Data to examine -
☆ ☆ ☆ ☆

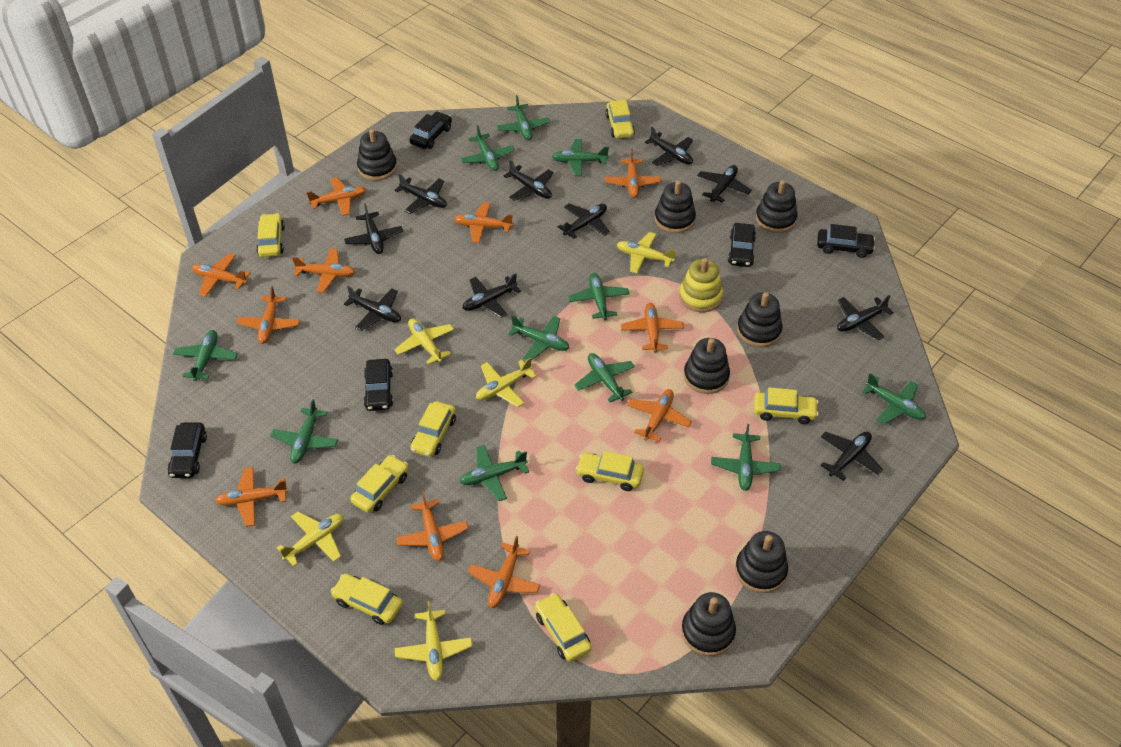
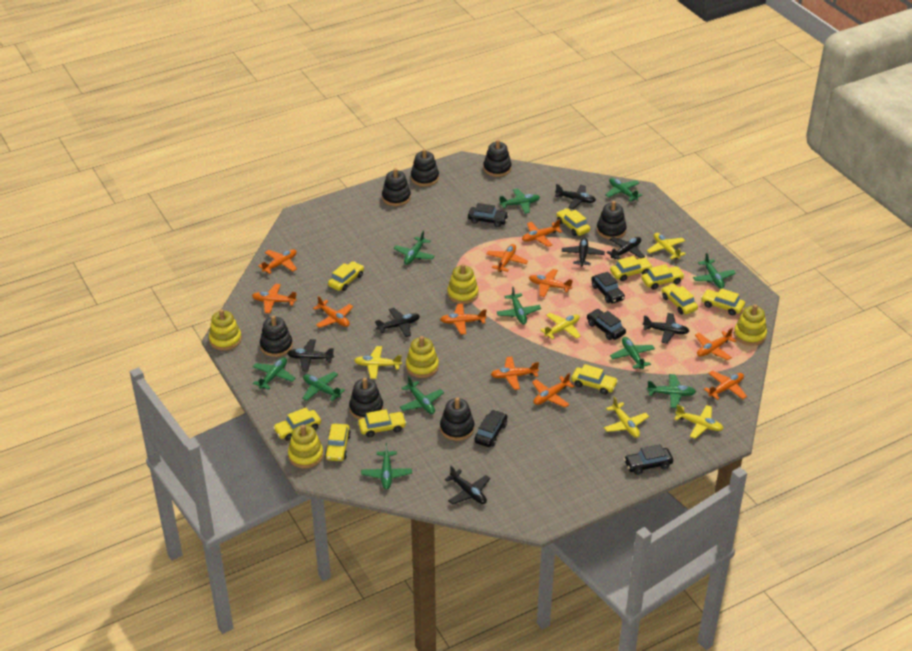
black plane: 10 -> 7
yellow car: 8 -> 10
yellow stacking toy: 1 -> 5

☆ ☆ ☆ ☆

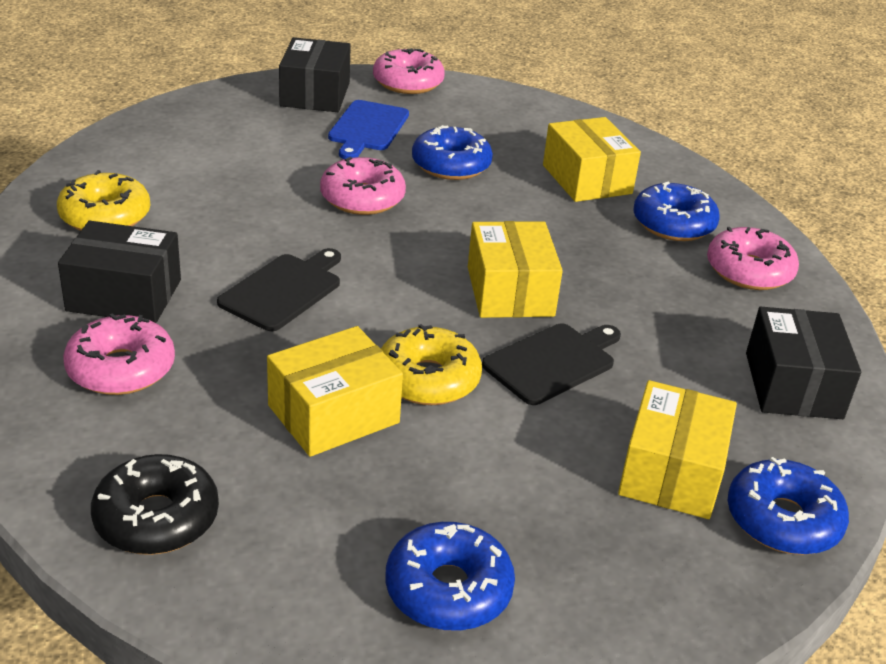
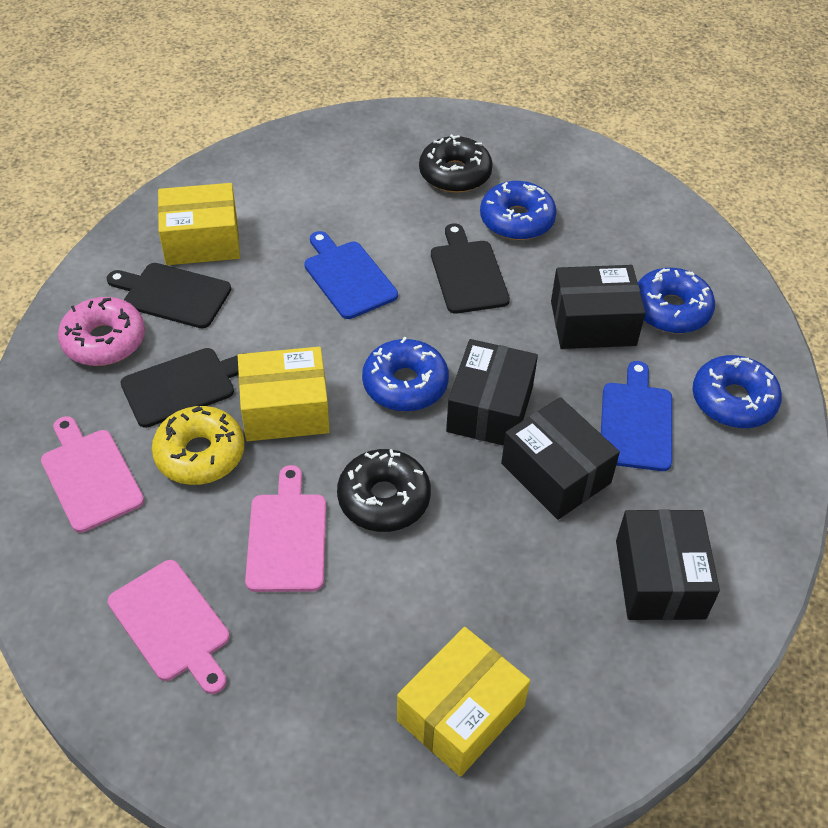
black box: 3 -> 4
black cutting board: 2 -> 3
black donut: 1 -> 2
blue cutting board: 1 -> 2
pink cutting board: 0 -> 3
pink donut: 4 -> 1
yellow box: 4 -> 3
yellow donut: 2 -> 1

☆ ☆ ☆ ☆

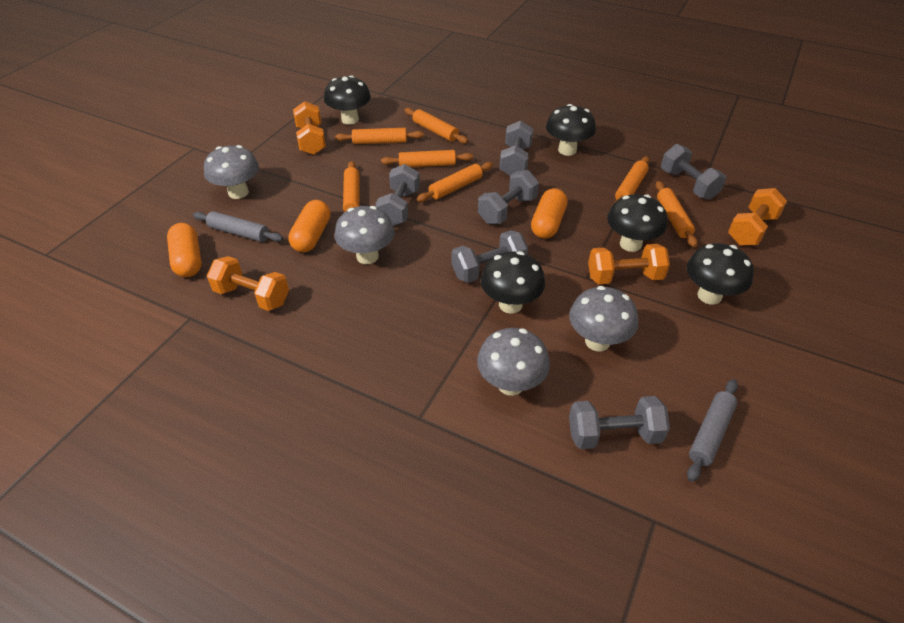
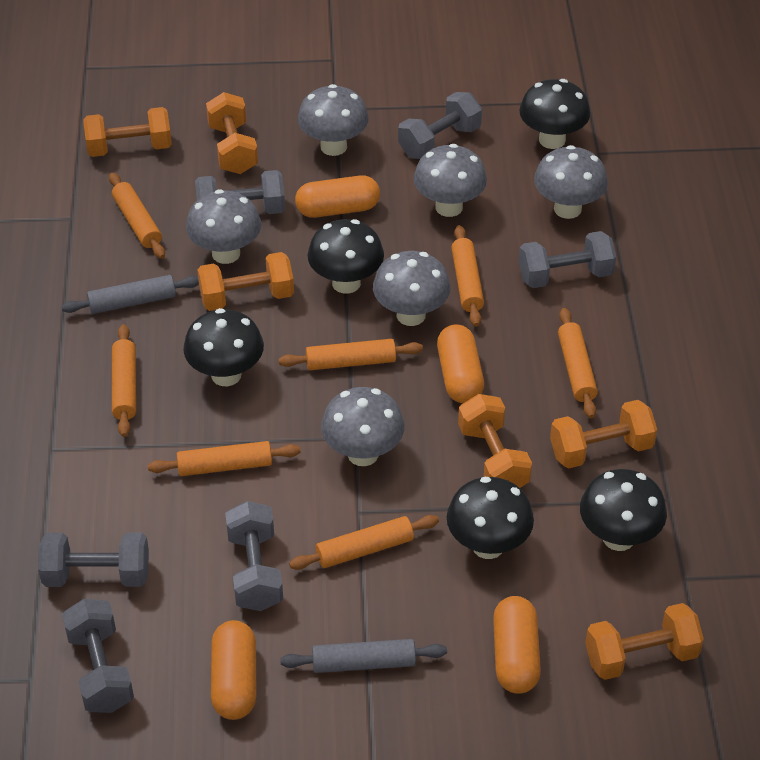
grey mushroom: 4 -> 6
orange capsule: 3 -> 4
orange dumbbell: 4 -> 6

☆ ☆ ☆ ☆

Activity - Your answer must be the lines above from the one containing "black cutting board: 2 -> 3" to the one containing "yellow donut: 2 -> 1", both included, restated word for word.

Exercise response -
black cutting board: 2 -> 3
black donut: 1 -> 2
blue cutting board: 1 -> 2
pink cutting board: 0 -> 3
pink donut: 4 -> 1
yellow box: 4 -> 3
yellow donut: 2 -> 1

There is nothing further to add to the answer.